▶ **Work required**
In the entries below, begin at the line with "none -> purple round brick N4 level 1" and stop after the line with "none -> brown round brick B12 level 2"; output those lines exactly and omit the pictures.

════

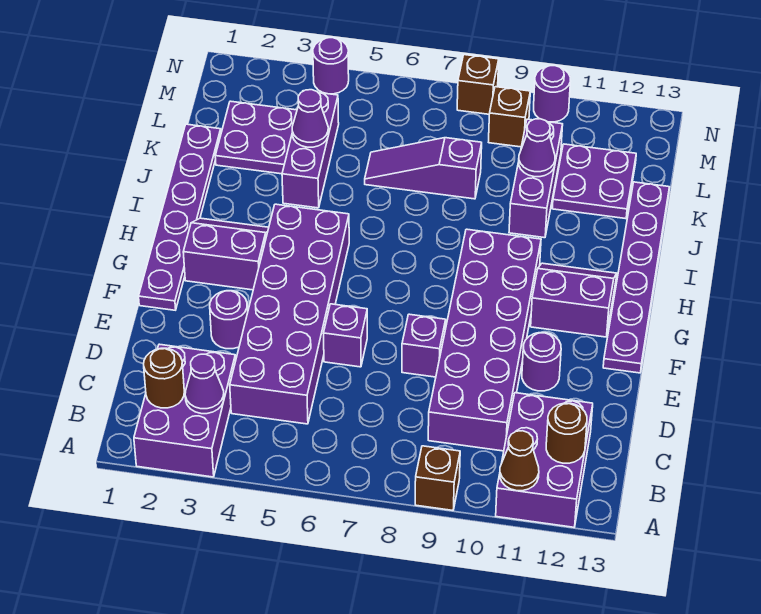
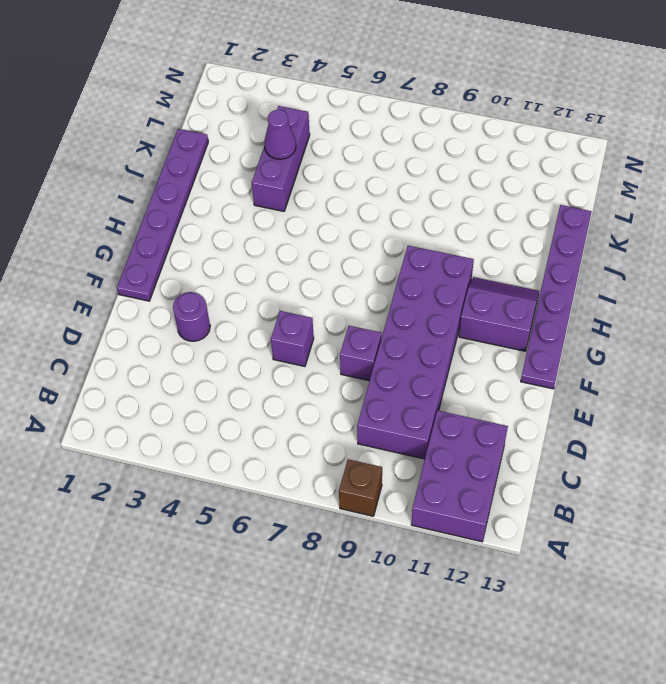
none -> purple brick A2:C3 level 1
none -> purple brick C4:H5 level 1
none -> purple round brick E11 level 1

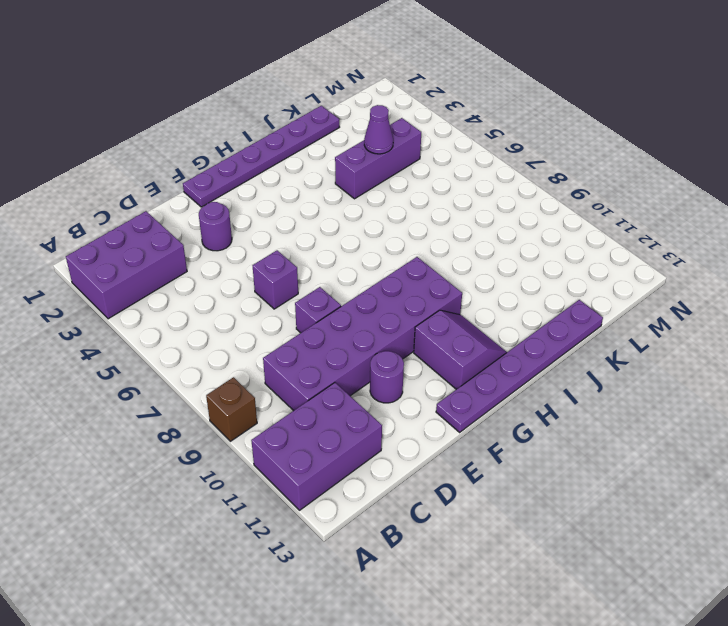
none -> purple brick C4:H5 level 1
none -> purple slope G2:H3 level 1 top G
none -> purple brick J10:L10 level 1

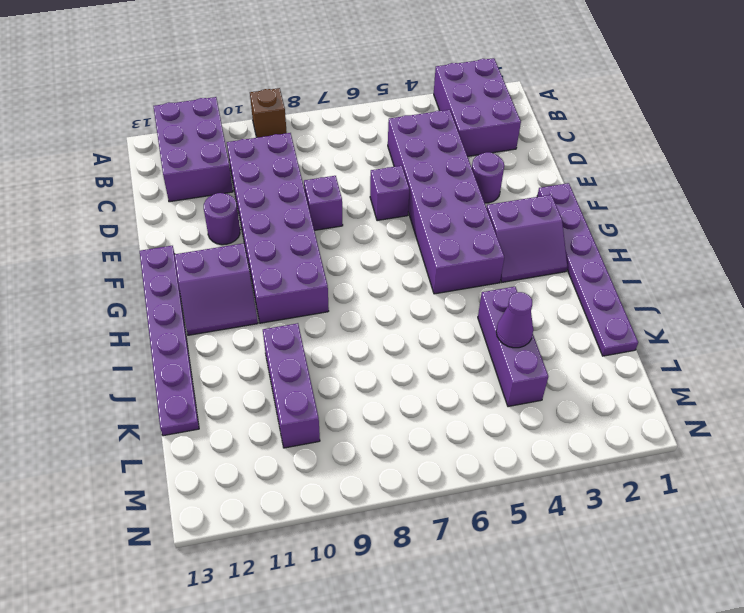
none -> purple plate K2:L3 level 1
none -> purple slope K6:K8 level 1 top 8
none -> purple plate K11:L12 level 1

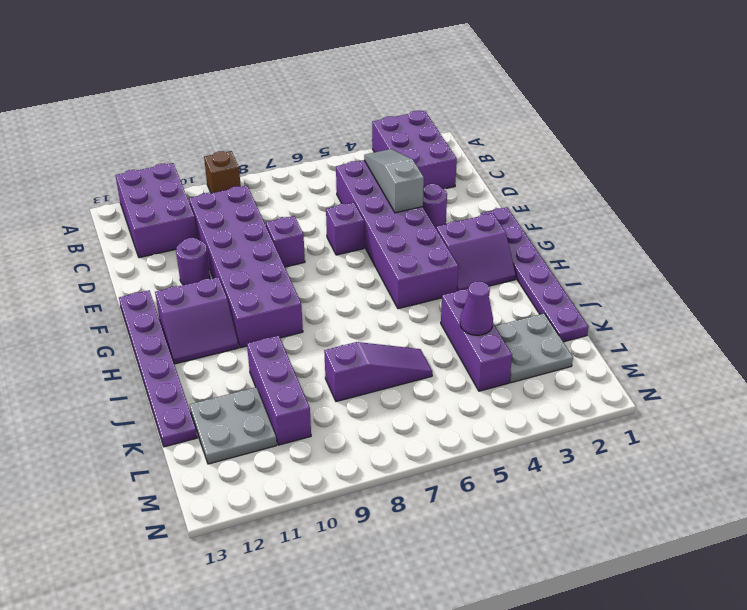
grey slope C4:E4 level 2 top E -> none
grey plate K2:L3 level 1 -> purple plate K2:L3 level 1
grey plate K11:L12 level 1 -> purple plate K11:L12 level 1
none -> brown brick M9 level 1
none -> purple round brick N4 level 1
none -> brown brick N8 level 1

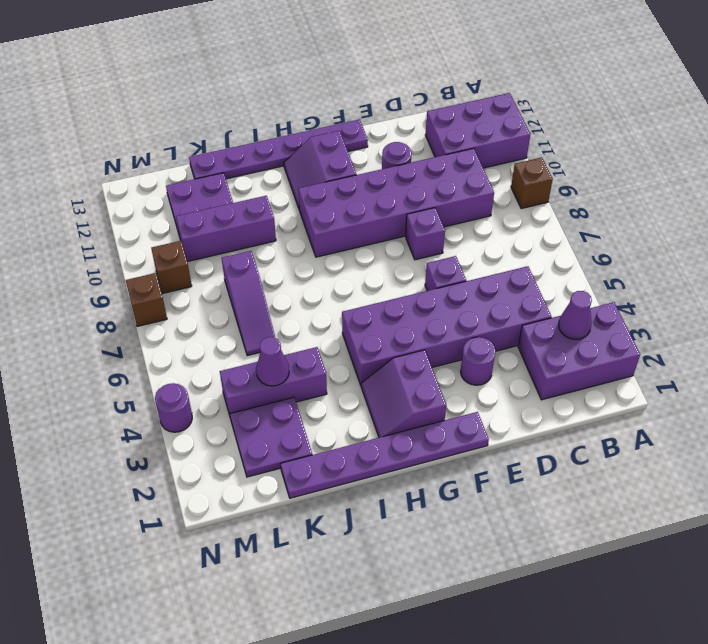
none -> purple round brick N10 level 1
none -> brown cone A11 level 2
none -> brown round brick B2 level 2

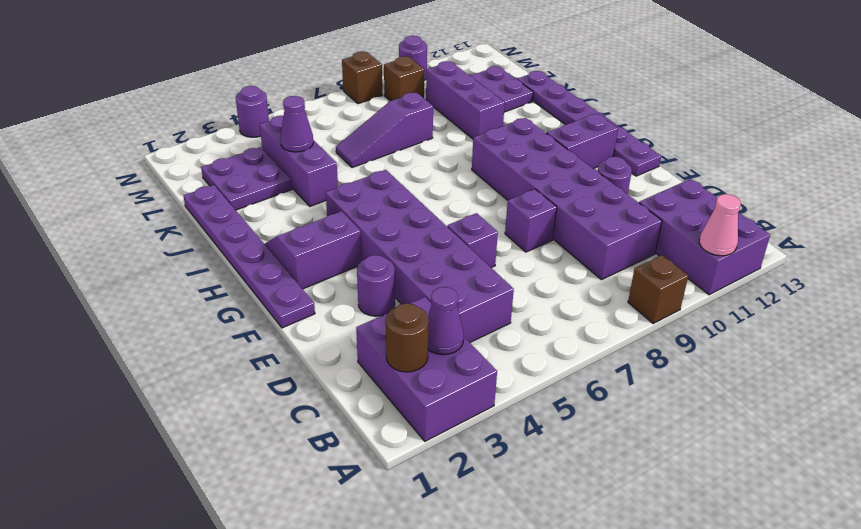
pink cone A11 level 2 -> brown cone A11 level 2
none -> brown round brick B12 level 2
none -> purple cone K10 level 2

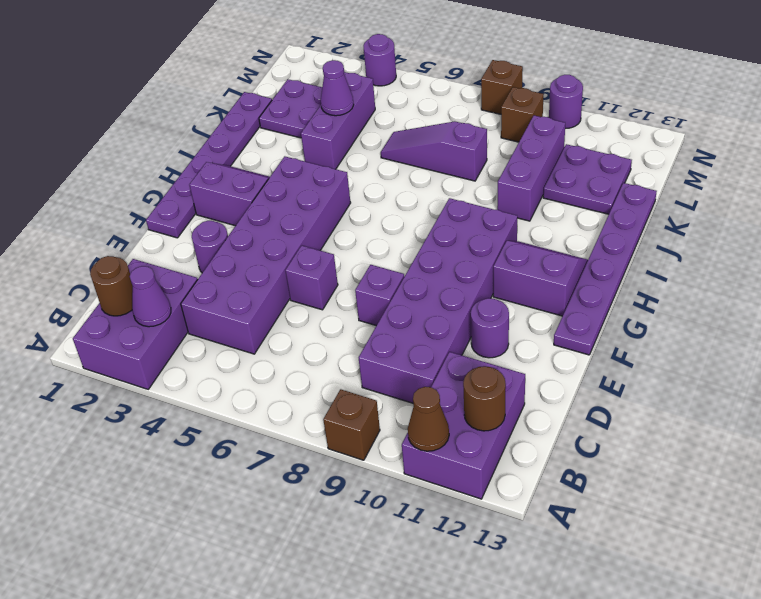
none -> purple cone K10 level 2

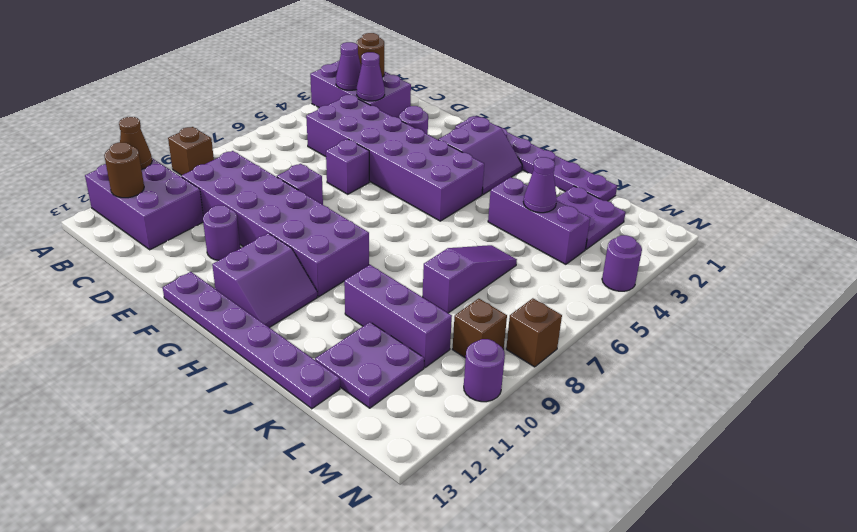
purple cone C3 level 2 -> purple cone K10 level 2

════

▶ **Answer to this exercise**
none -> purple round brick N4 level 1
none -> brown brick N8 level 1

none -> purple round brick N10 level 1
none -> brown cone A11 level 2
none -> brown round brick B2 level 2

pink cone A11 level 2 -> brown cone A11 level 2
none -> brown round brick B12 level 2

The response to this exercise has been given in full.